WHAT TO WORK ON => For the material that follows, return exactly the lines from the one with "pink_camera 457, 419" through the one with "turquoise_pencil 618, 228", both ends included.

MATERIAL SUPPLIED =>
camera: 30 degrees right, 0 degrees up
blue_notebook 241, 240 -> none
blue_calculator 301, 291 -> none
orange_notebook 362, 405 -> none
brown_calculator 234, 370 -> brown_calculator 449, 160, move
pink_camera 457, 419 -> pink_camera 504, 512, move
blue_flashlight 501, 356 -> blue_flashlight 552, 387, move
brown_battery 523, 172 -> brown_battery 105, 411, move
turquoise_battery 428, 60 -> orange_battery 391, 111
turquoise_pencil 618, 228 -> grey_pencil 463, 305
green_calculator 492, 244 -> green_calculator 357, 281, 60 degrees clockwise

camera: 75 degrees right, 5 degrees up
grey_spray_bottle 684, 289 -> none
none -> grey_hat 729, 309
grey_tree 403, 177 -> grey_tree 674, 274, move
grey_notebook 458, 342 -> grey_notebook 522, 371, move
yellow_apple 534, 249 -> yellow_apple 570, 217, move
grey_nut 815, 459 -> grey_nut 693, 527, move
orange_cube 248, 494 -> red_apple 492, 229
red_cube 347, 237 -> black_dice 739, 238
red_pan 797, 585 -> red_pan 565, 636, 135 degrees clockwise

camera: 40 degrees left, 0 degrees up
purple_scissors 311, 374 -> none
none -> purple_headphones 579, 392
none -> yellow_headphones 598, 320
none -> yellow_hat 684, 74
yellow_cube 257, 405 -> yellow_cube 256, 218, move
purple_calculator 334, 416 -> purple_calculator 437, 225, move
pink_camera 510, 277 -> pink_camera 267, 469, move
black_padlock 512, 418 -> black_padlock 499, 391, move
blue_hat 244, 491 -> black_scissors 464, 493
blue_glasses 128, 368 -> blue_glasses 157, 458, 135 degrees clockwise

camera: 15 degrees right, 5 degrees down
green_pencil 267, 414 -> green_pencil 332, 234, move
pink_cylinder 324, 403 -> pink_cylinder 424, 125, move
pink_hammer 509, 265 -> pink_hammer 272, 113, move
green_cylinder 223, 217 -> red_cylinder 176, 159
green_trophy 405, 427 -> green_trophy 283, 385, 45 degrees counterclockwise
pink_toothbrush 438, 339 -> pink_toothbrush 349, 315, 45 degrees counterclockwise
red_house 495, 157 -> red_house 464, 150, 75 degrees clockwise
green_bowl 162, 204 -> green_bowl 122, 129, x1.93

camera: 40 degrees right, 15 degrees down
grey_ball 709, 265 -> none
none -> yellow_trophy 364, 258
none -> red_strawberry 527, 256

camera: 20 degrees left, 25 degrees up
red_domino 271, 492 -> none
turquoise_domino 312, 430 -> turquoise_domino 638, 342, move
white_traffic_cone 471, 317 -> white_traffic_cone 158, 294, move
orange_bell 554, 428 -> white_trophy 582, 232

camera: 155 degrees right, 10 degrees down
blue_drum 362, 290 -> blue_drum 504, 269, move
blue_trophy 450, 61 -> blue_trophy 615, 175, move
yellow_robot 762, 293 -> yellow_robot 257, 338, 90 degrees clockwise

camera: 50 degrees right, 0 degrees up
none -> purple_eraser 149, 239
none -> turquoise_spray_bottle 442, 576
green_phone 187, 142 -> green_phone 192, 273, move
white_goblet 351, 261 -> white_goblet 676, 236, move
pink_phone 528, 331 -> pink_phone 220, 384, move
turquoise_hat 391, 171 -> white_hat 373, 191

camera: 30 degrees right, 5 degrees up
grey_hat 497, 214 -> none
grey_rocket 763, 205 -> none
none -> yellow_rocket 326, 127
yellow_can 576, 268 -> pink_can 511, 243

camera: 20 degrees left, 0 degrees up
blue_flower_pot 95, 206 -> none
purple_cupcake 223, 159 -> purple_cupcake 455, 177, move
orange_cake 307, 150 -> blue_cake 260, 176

COMPLETED TASK =>
pink_camera 457, 419 -> pink_camera 504, 512, move
blue_flashlight 501, 356 -> blue_flashlight 552, 387, move
brown_battery 523, 172 -> brown_battery 105, 411, move
turquoise_battery 428, 60 -> orange_battery 391, 111
turquoise_pencil 618, 228 -> grey_pencil 463, 305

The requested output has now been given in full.